## TASK
Beneath this task are records; print exactly the stretch of them from the line with "camera: 90 degrees right, 5 degrees up" through the line with "(372, 239) = (572, 204): pink", both ends included.

=== Section Start ===

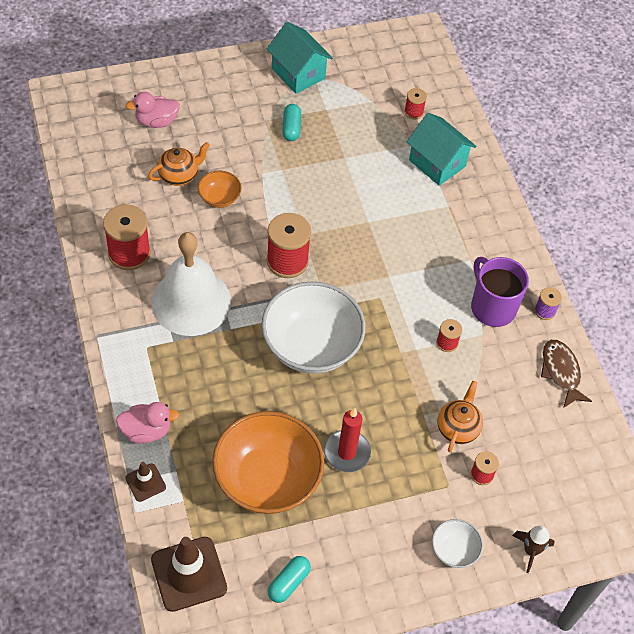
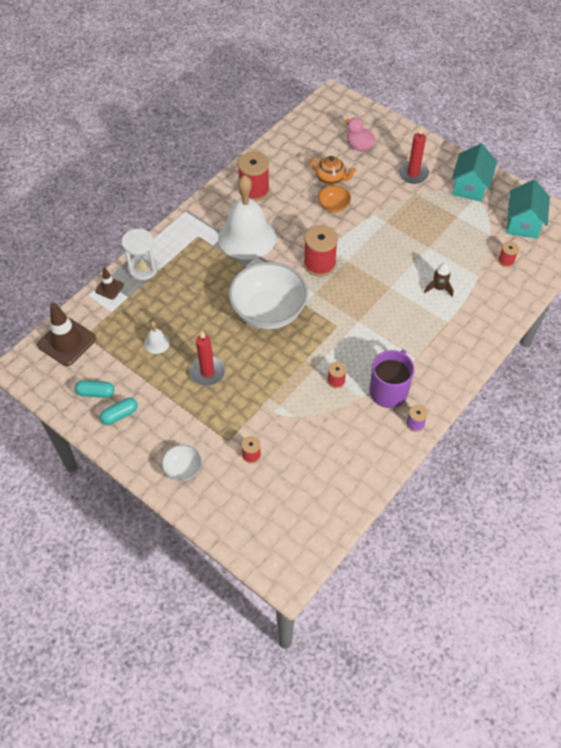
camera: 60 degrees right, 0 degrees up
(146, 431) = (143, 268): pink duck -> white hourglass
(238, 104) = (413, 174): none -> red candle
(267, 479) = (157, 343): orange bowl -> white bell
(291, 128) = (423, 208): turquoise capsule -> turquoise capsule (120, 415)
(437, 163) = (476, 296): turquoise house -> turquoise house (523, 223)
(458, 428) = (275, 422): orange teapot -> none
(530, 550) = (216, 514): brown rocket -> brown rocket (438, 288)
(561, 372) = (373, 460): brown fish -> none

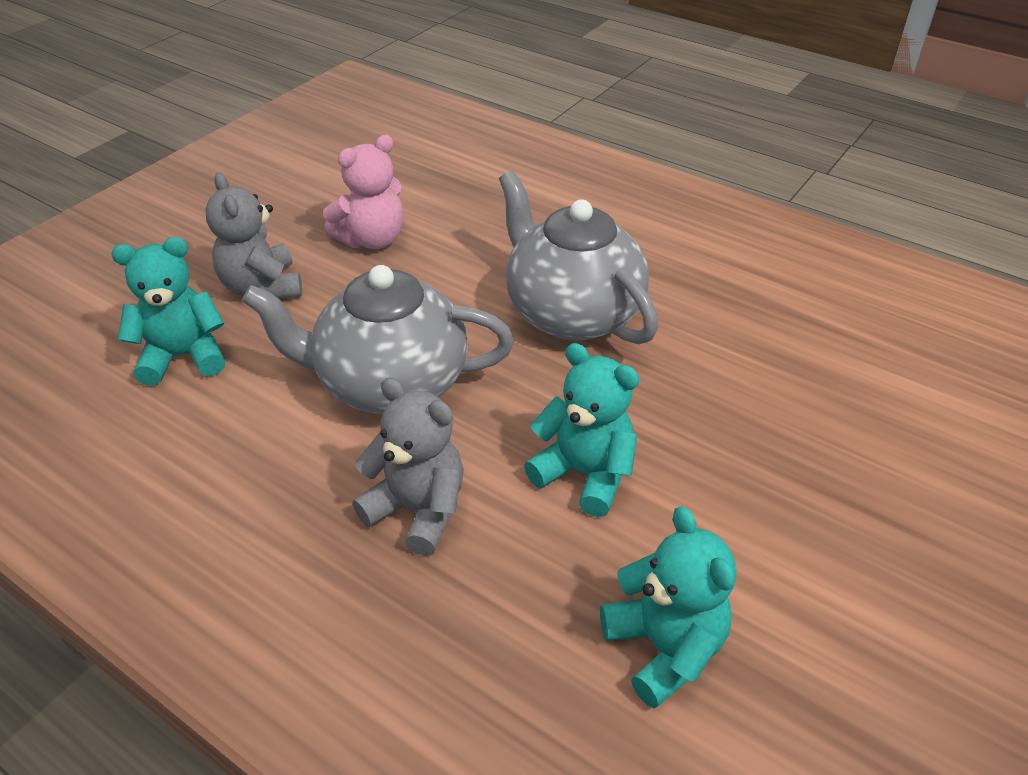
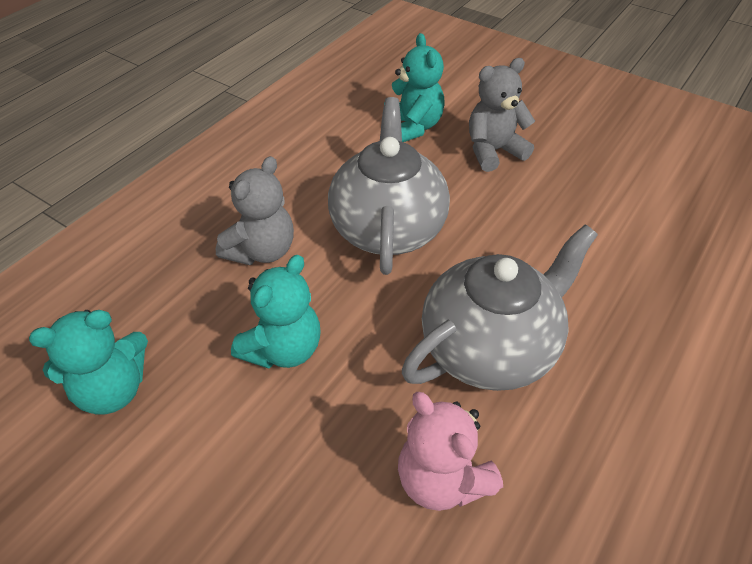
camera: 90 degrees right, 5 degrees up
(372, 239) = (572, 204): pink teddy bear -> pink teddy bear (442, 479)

=== Section End ===
=== Section Start ===

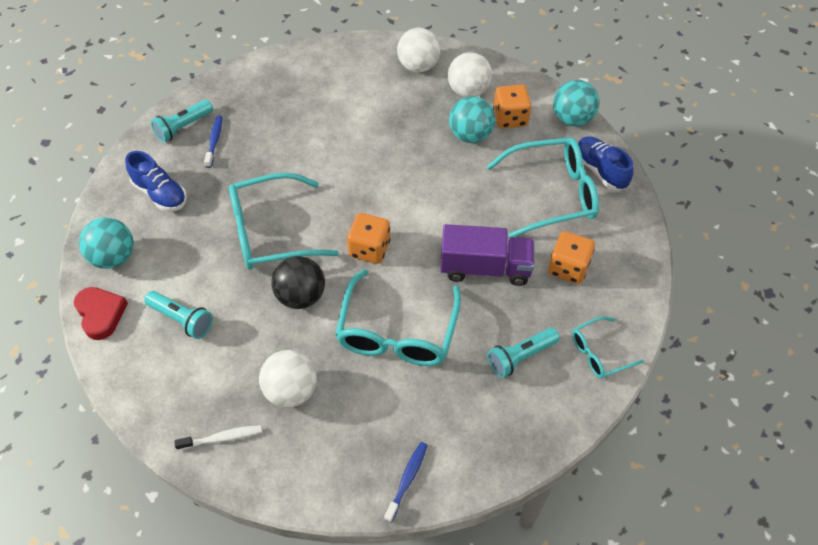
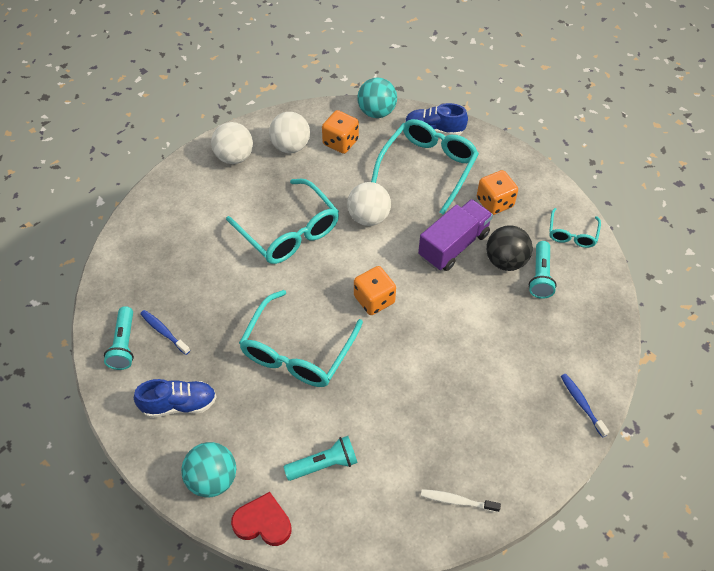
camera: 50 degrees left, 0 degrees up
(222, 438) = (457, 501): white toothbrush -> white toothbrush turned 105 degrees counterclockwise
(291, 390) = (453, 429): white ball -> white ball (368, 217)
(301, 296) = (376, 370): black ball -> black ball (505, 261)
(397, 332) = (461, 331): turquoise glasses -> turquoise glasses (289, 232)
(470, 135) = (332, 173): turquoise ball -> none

=== Section End ===

## RESULT BELOW
camera: 90 degrees right, 5 degrees up
(372, 239) = (572, 204): pink teddy bear -> pink teddy bear (442, 479)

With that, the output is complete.